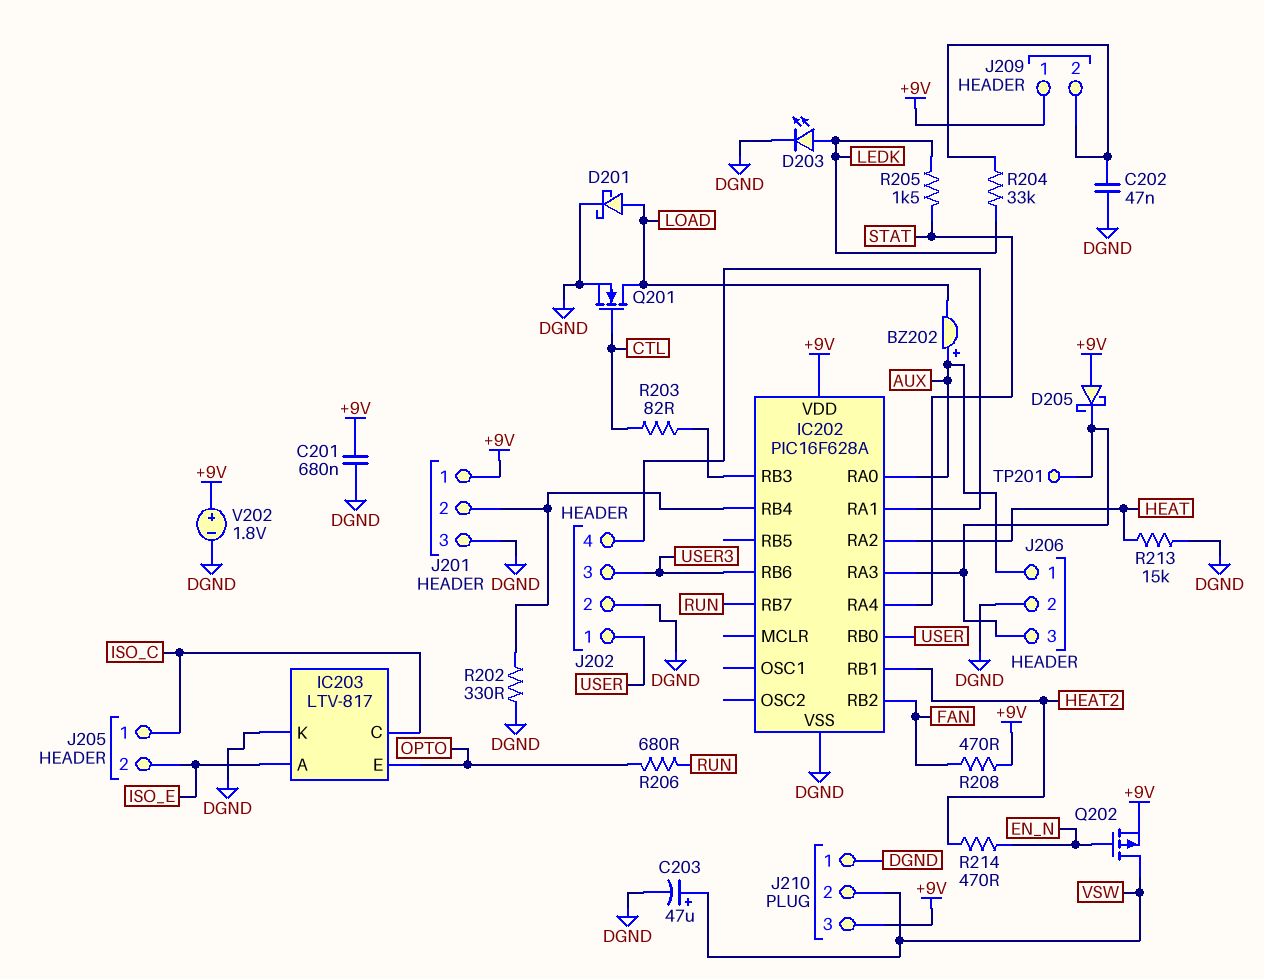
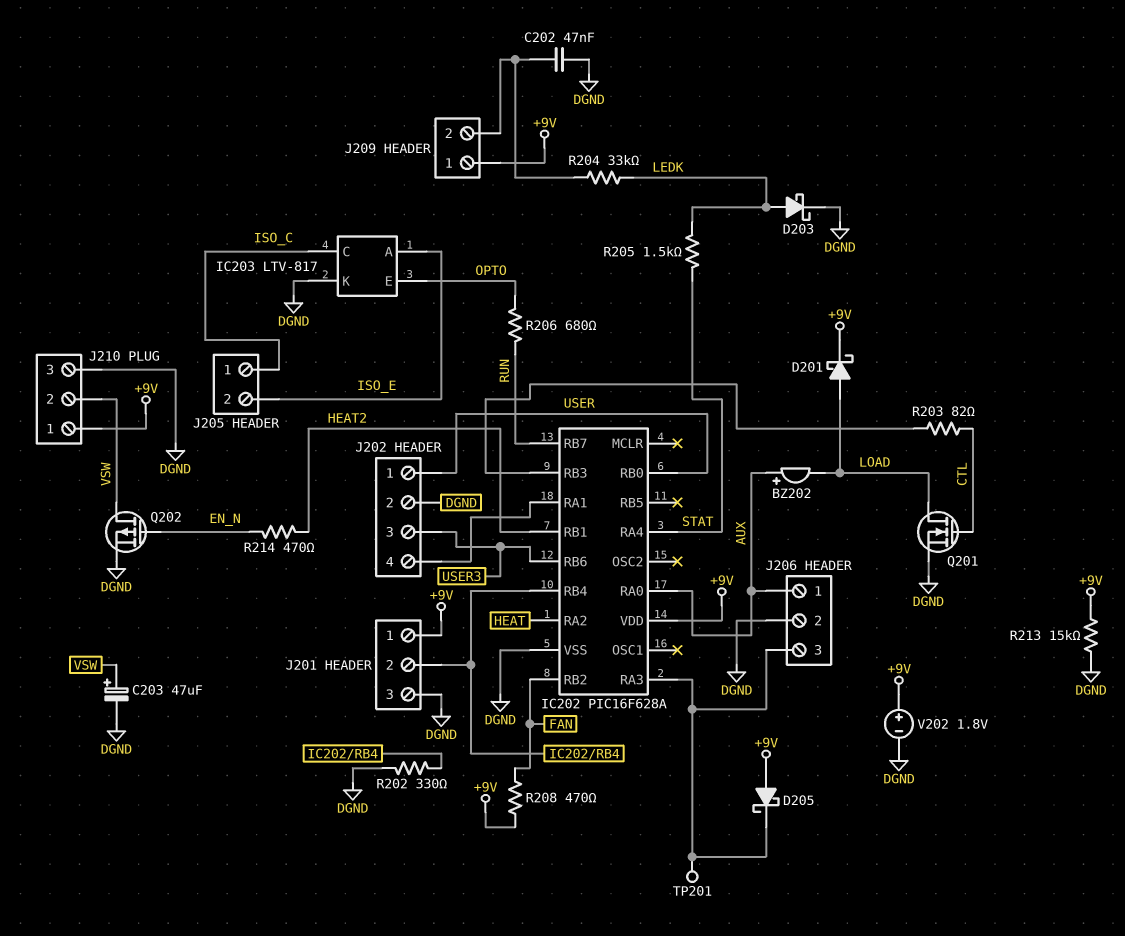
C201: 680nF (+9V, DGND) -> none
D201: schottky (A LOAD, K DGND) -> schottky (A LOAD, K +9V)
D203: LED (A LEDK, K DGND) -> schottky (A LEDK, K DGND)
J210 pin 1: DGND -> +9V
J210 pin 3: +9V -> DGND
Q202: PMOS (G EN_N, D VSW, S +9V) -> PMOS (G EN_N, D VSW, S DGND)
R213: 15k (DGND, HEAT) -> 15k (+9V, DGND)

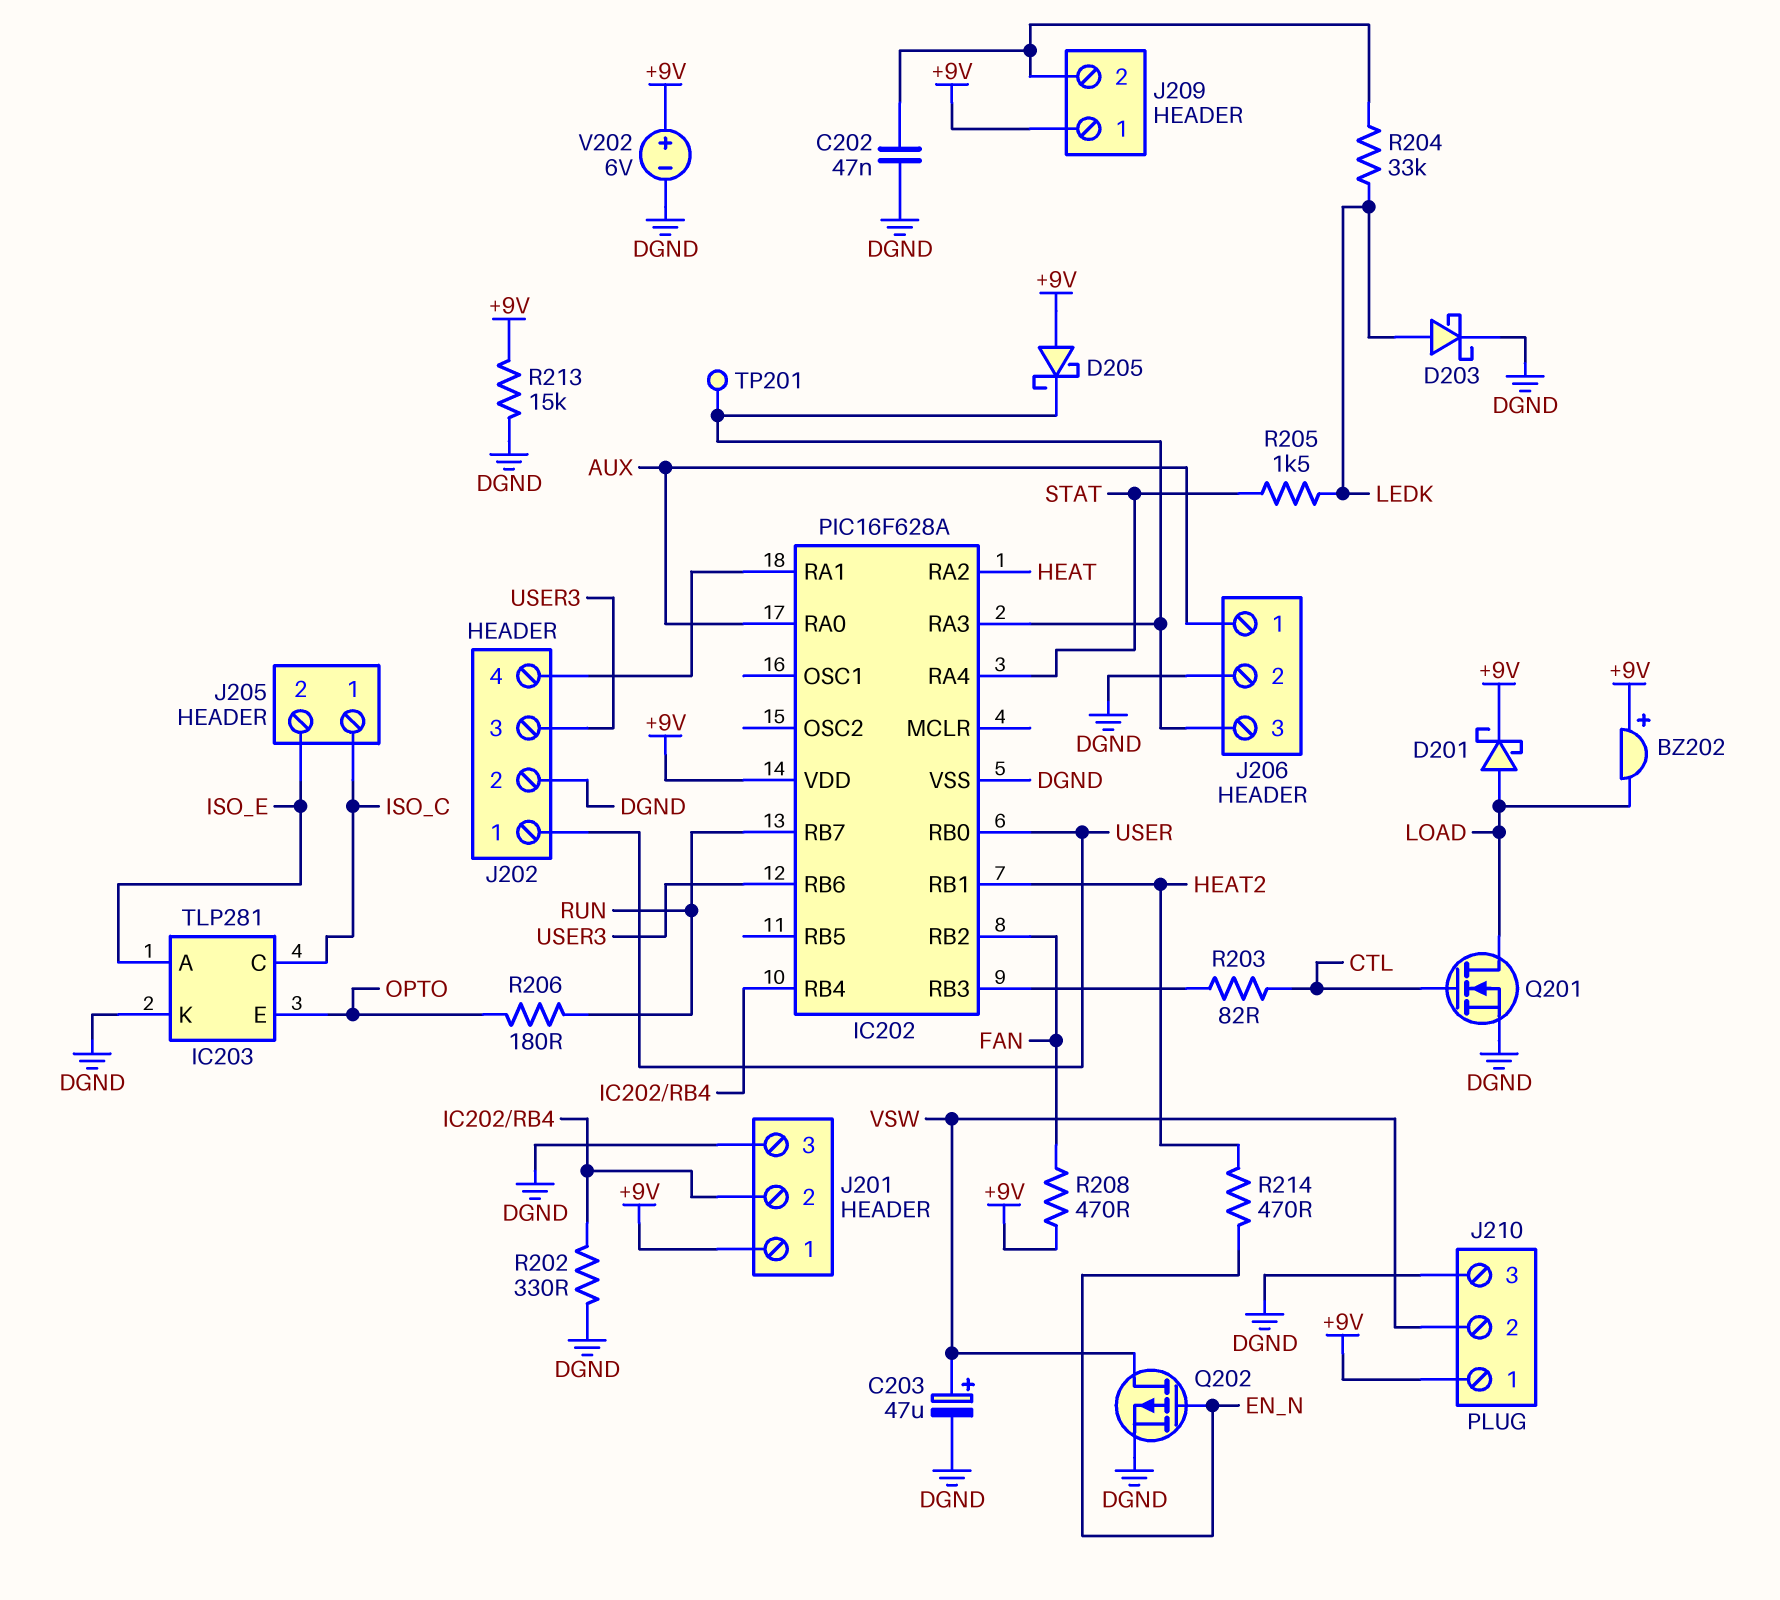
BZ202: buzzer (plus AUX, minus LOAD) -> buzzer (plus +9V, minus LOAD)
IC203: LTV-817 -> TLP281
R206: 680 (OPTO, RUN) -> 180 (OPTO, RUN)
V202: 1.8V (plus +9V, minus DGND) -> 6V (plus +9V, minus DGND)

### Work to be completed:
The records above need to be copied exactly, with the pictures left out.

### Response to this task:
C201: 680nF (+9V, DGND) -> none
D201: schottky (A LOAD, K DGND) -> schottky (A LOAD, K +9V)
D203: LED (A LEDK, K DGND) -> schottky (A LEDK, K DGND)
J210 pin 1: DGND -> +9V
J210 pin 3: +9V -> DGND
Q202: PMOS (G EN_N, D VSW, S +9V) -> PMOS (G EN_N, D VSW, S DGND)
R213: 15k (DGND, HEAT) -> 15k (+9V, DGND)

BZ202: buzzer (plus AUX, minus LOAD) -> buzzer (plus +9V, minus LOAD)
IC203: LTV-817 -> TLP281
R206: 680 (OPTO, RUN) -> 180 (OPTO, RUN)
V202: 1.8V (plus +9V, minus DGND) -> 6V (plus +9V, minus DGND)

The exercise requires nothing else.